▶ TASK TO COMPLETE: Below, find each line holding "none" and state how many there are, using the number alone.

▶ AVAILABLE DATA:
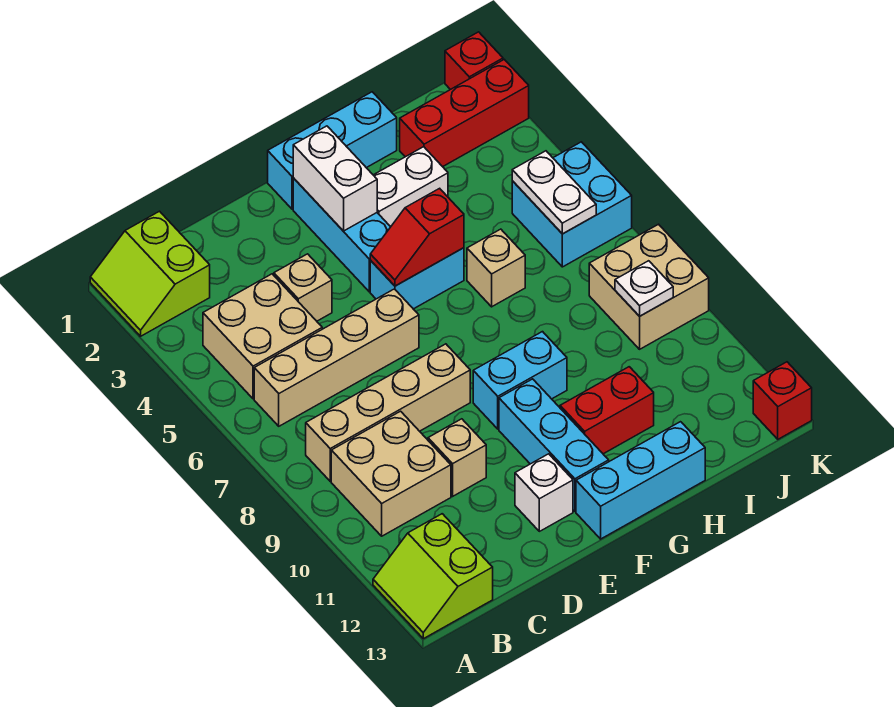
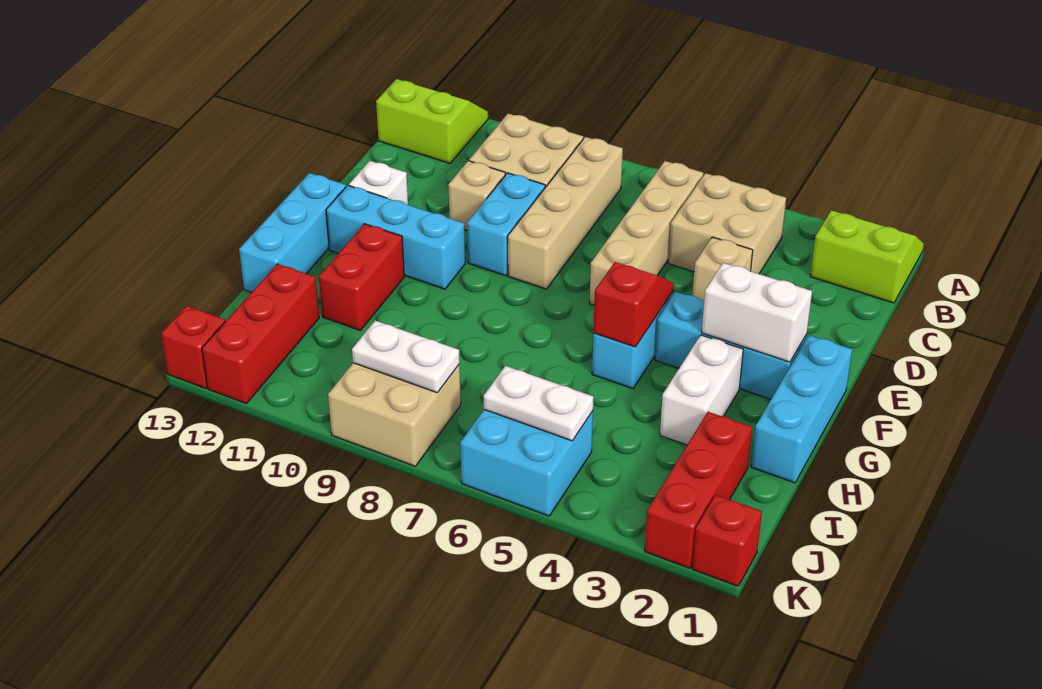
cyan brick F9:G9 level 1 -> cyan brick D9:E9 level 1
tan brick H6 level 1 -> none
none -> red brick I12:K12 level 1
white plate J9 level 2 -> white plate J8:J9 level 2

▶ FINISHED TASK: 2